- WORK ORDER -
Show only those lines of the entries where the string "light" is found.

- PROVIDED INFORMATION -
== == ==
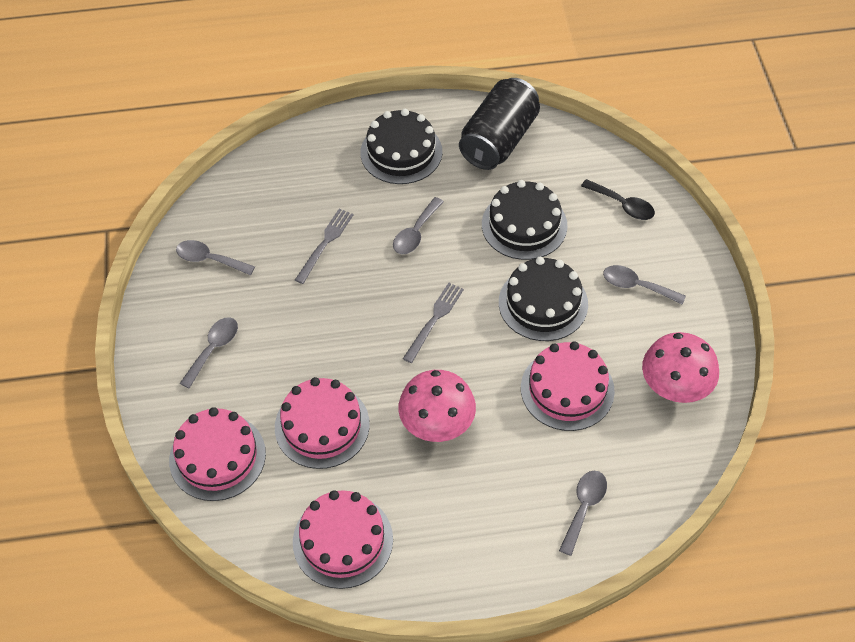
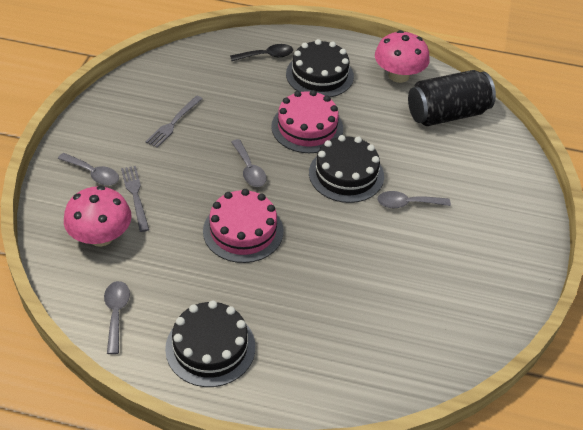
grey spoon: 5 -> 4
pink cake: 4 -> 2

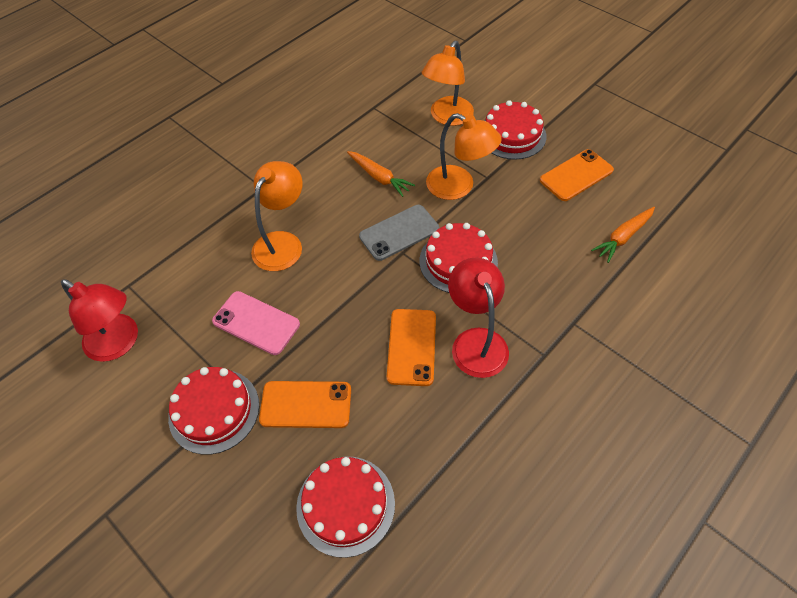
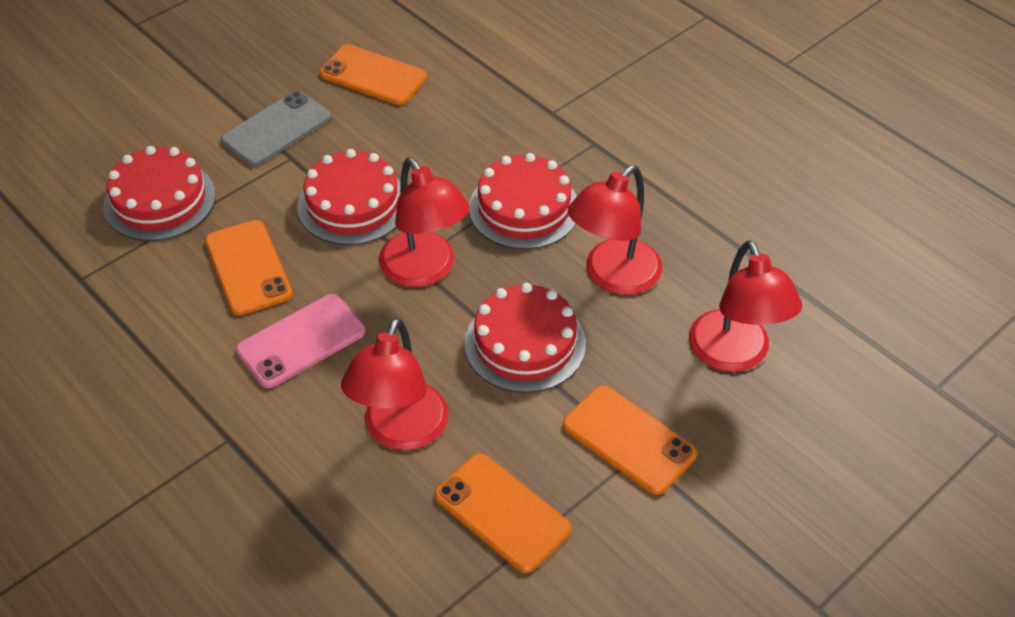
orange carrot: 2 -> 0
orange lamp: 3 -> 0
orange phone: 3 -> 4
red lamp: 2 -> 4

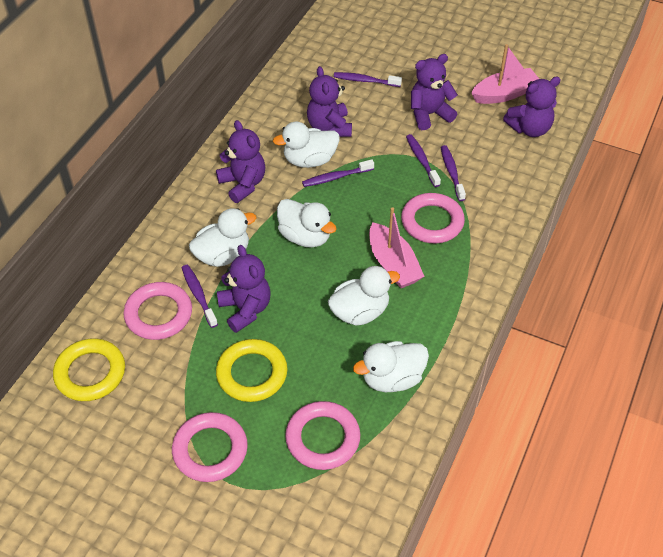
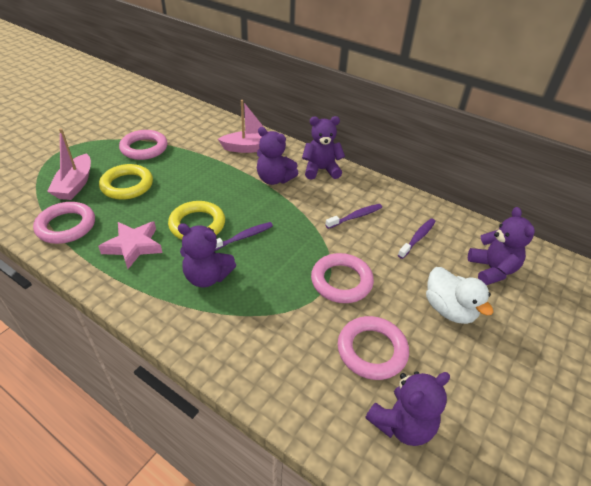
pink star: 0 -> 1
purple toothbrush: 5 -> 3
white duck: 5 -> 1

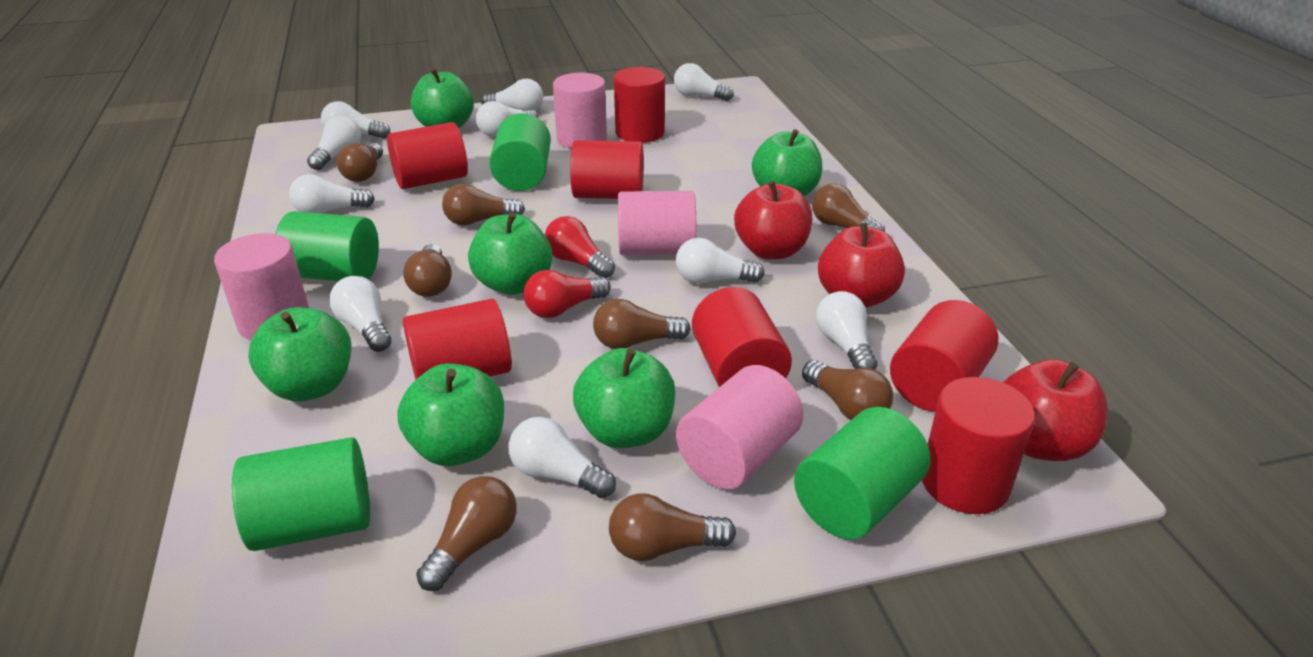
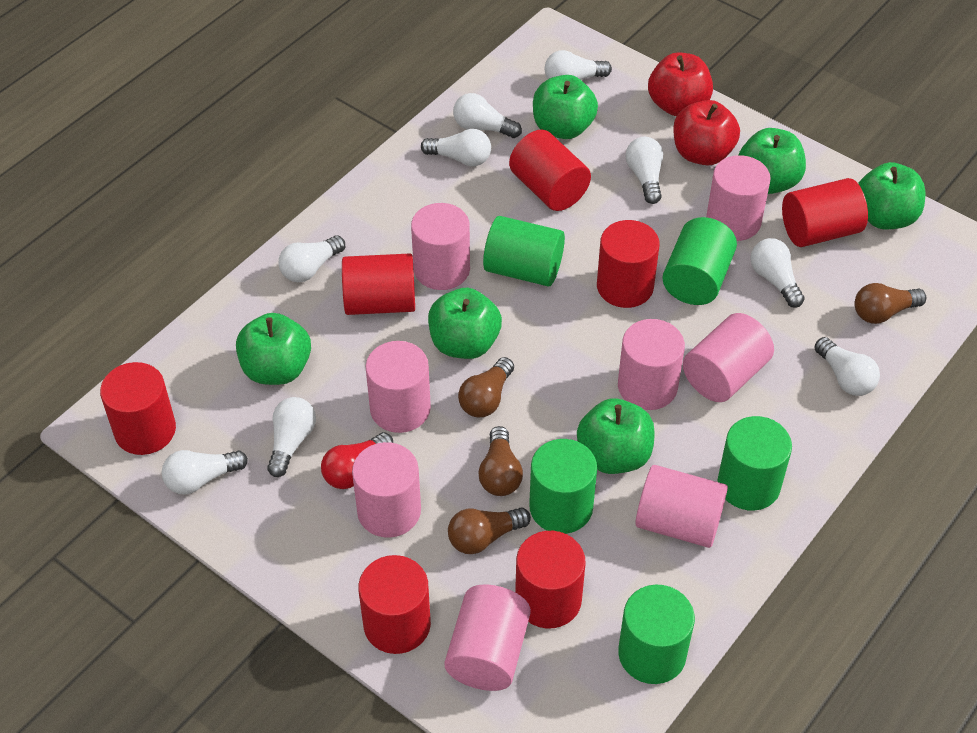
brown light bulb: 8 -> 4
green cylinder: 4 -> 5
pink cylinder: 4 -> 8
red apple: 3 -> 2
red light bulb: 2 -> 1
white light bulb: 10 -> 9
== == ==
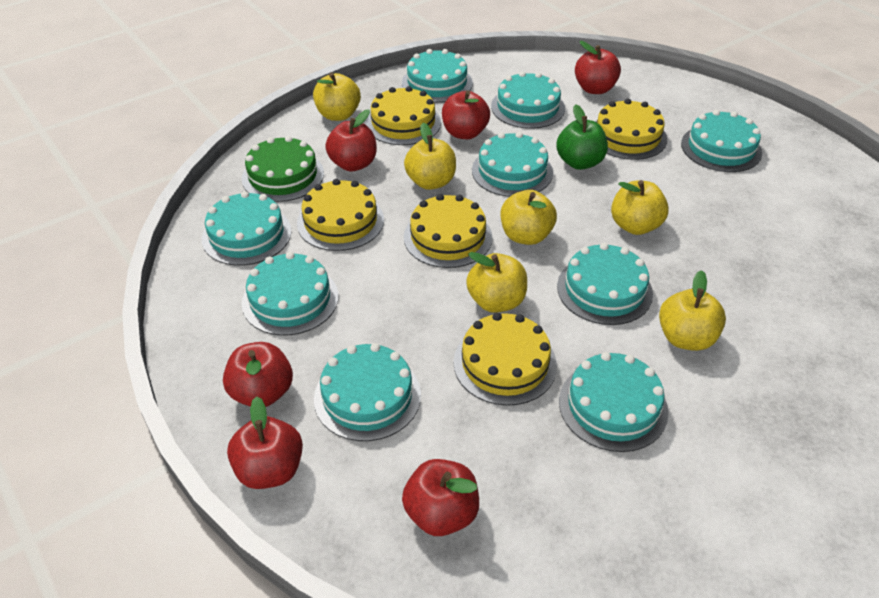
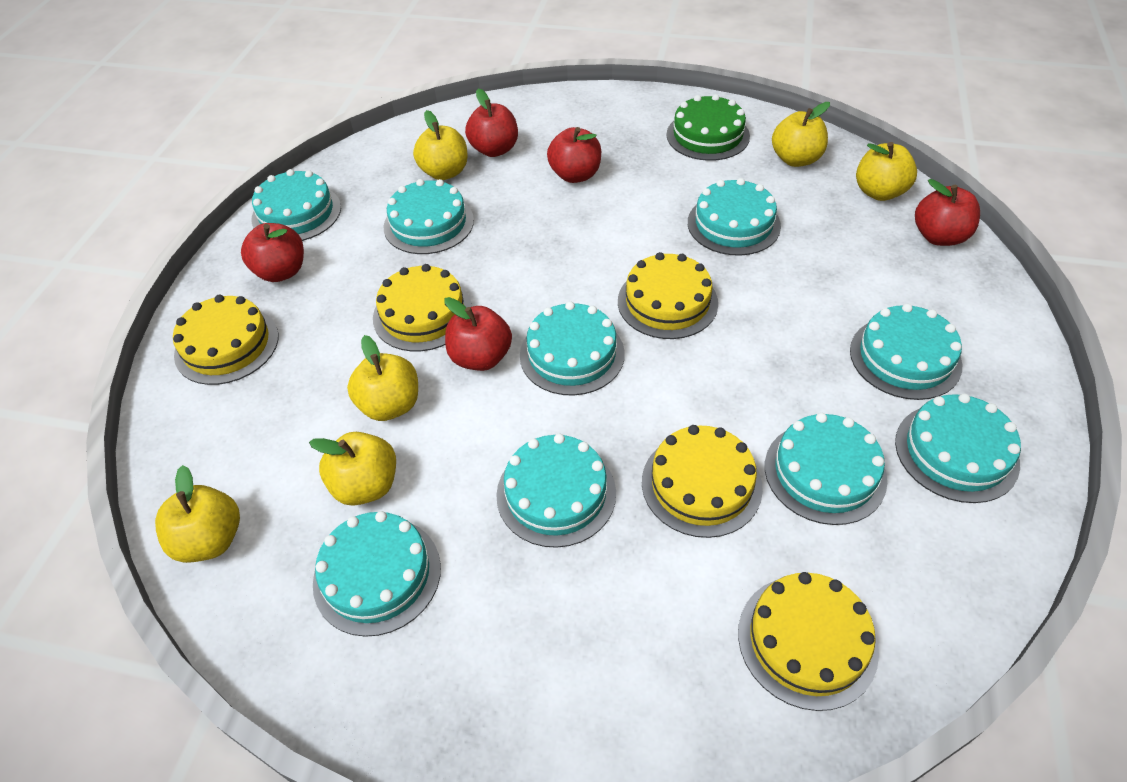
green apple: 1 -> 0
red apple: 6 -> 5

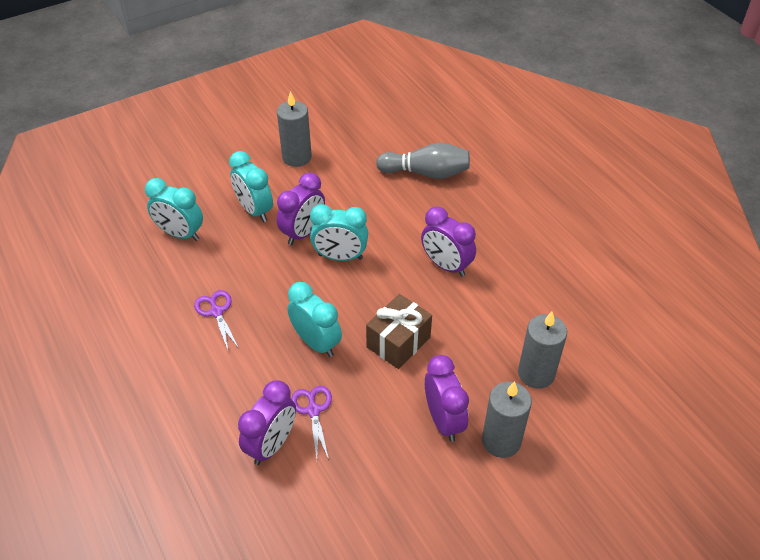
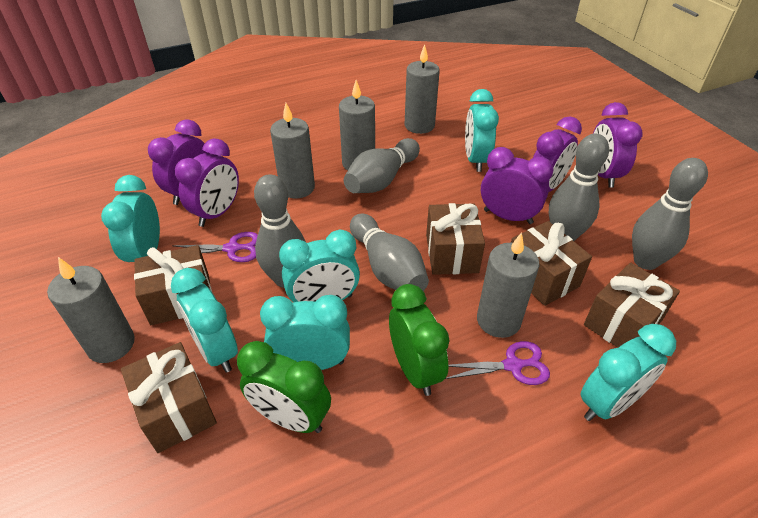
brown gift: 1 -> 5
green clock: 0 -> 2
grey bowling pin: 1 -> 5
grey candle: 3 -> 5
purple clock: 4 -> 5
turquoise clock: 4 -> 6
== == ==
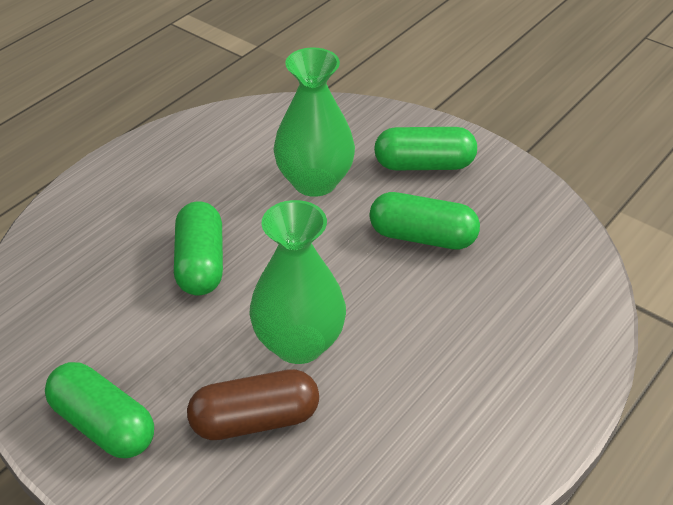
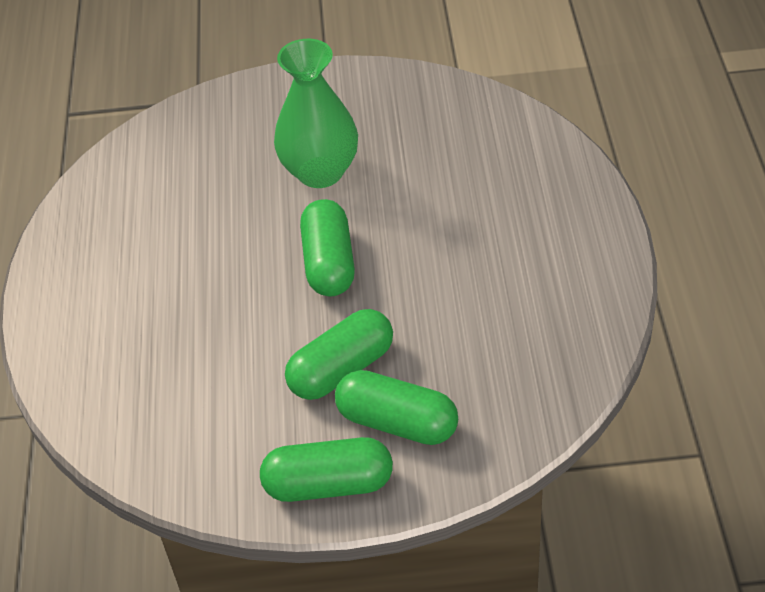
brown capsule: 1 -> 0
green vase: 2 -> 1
== == ==
- SOLUTION TO THE PROBLEM -
brown light bulb: 8 -> 4
red light bulb: 2 -> 1
white light bulb: 10 -> 9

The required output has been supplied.